[Opening Supplied material section]

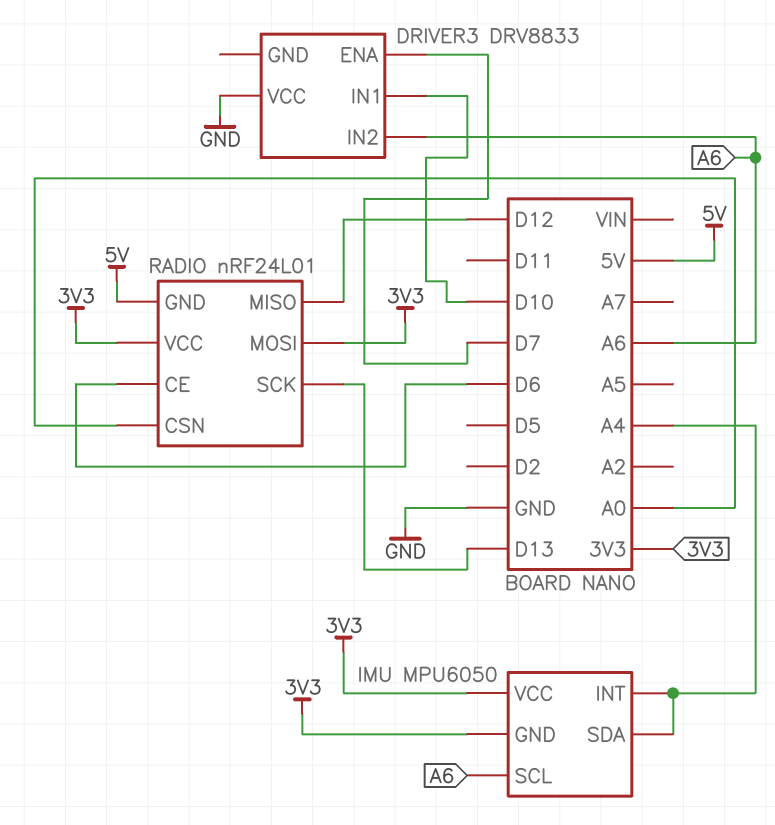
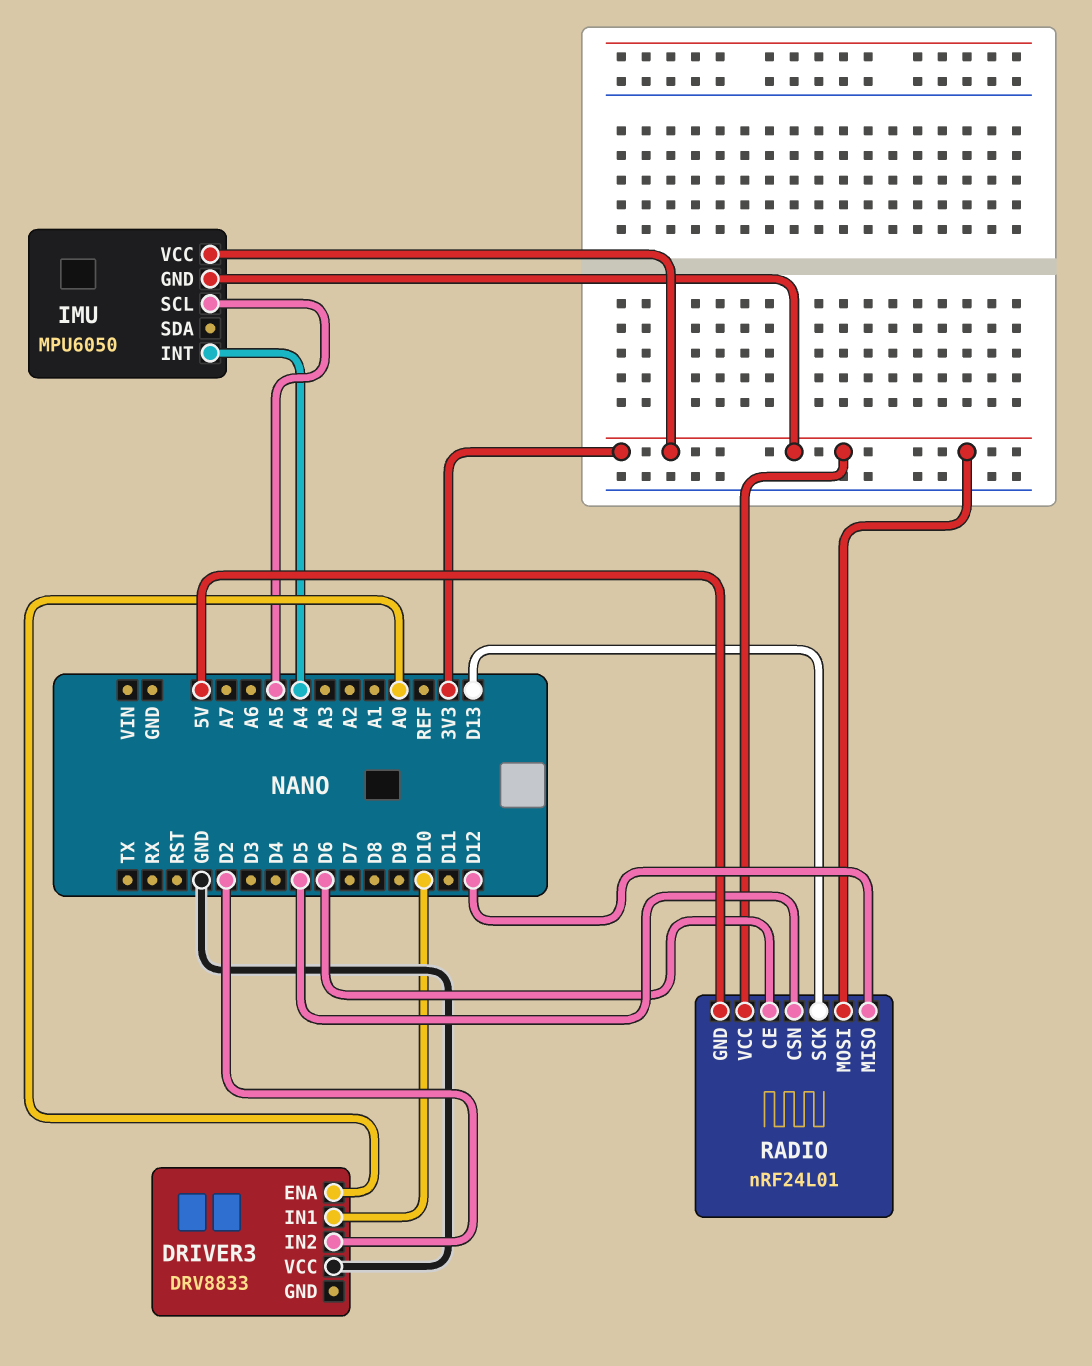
DRIVER3 pin ENA: D7 -> A0
DRIVER3 pin IN2: A6 -> D2
IMU pin SCL: A6 -> A5
IMU pin SDA: A4 -> none
RADIO pin CSN: A0 -> D5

[Closing Supplied material section]

Exercise description
Quote all the lines above exactly as given. Do not include the pictures.

Answer section
DRIVER3 pin ENA: D7 -> A0
DRIVER3 pin IN2: A6 -> D2
IMU pin SCL: A6 -> A5
IMU pin SDA: A4 -> none
RADIO pin CSN: A0 -> D5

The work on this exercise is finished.